● **DIRECTIVE**
Please return every line in the following data that includes the string "degrees".

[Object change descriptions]
· · · ·

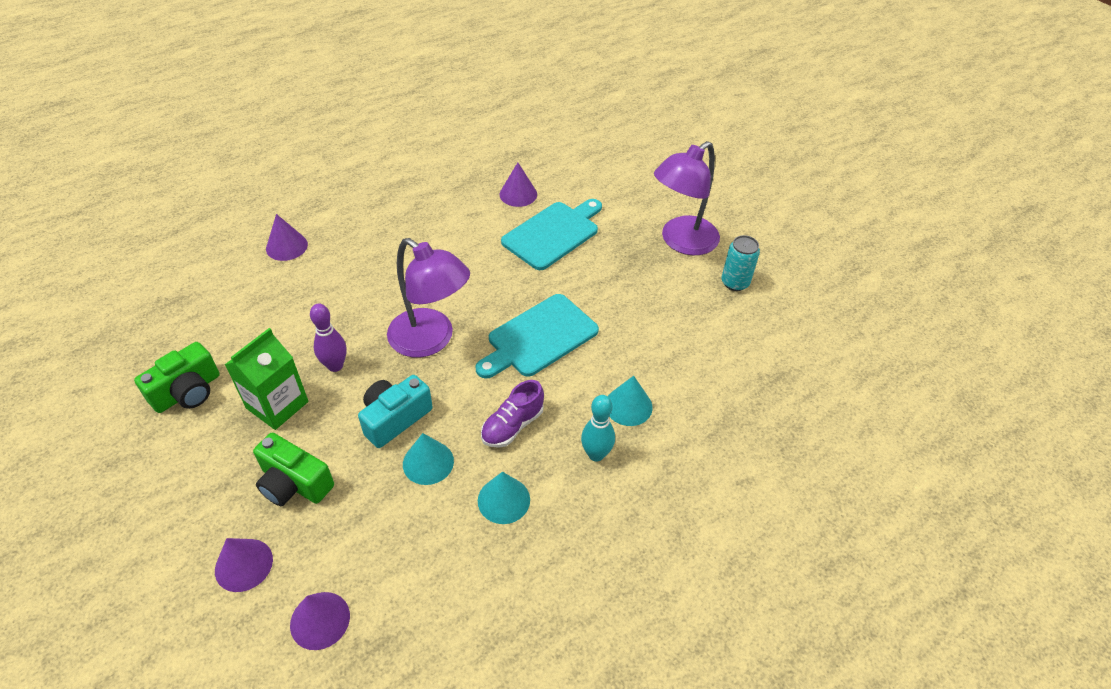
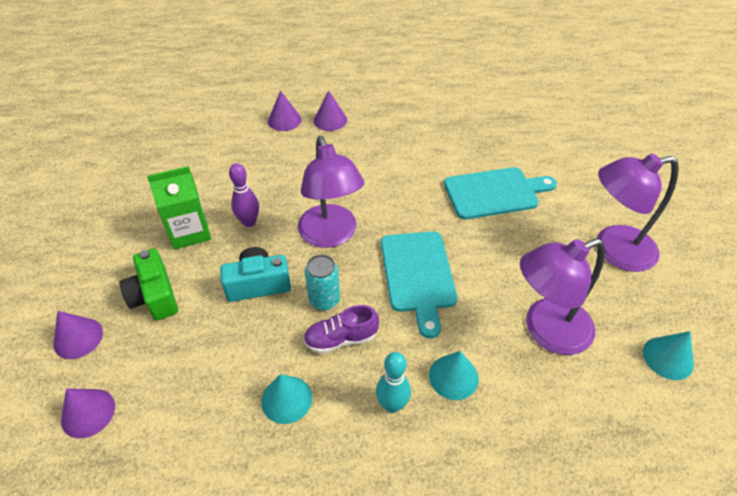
camera: 35 degrees right, 0 degrees up
(187, 392) = (145, 194): green camera -> none
(428, 462) = (254, 333): turquoise cone -> turquoise cone (668, 358)
(518, 194) = (488, 148): purple cone -> purple cone (330, 120)
(539, 337) = (418, 275): turquoise cutting board -> turquoise cutting board turned 90 degrees counterclockwise
(674, 333) = (546, 331): none -> purple lamp
(735, 282) = (644, 313): turquoise can -> turquoise can (324, 300)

· · · ·

● **RESPONSE TO THE TASK**
camera: 35 degrees right, 0 degrees up
(539, 337) = (418, 275): turquoise cutting board -> turquoise cutting board turned 90 degrees counterclockwise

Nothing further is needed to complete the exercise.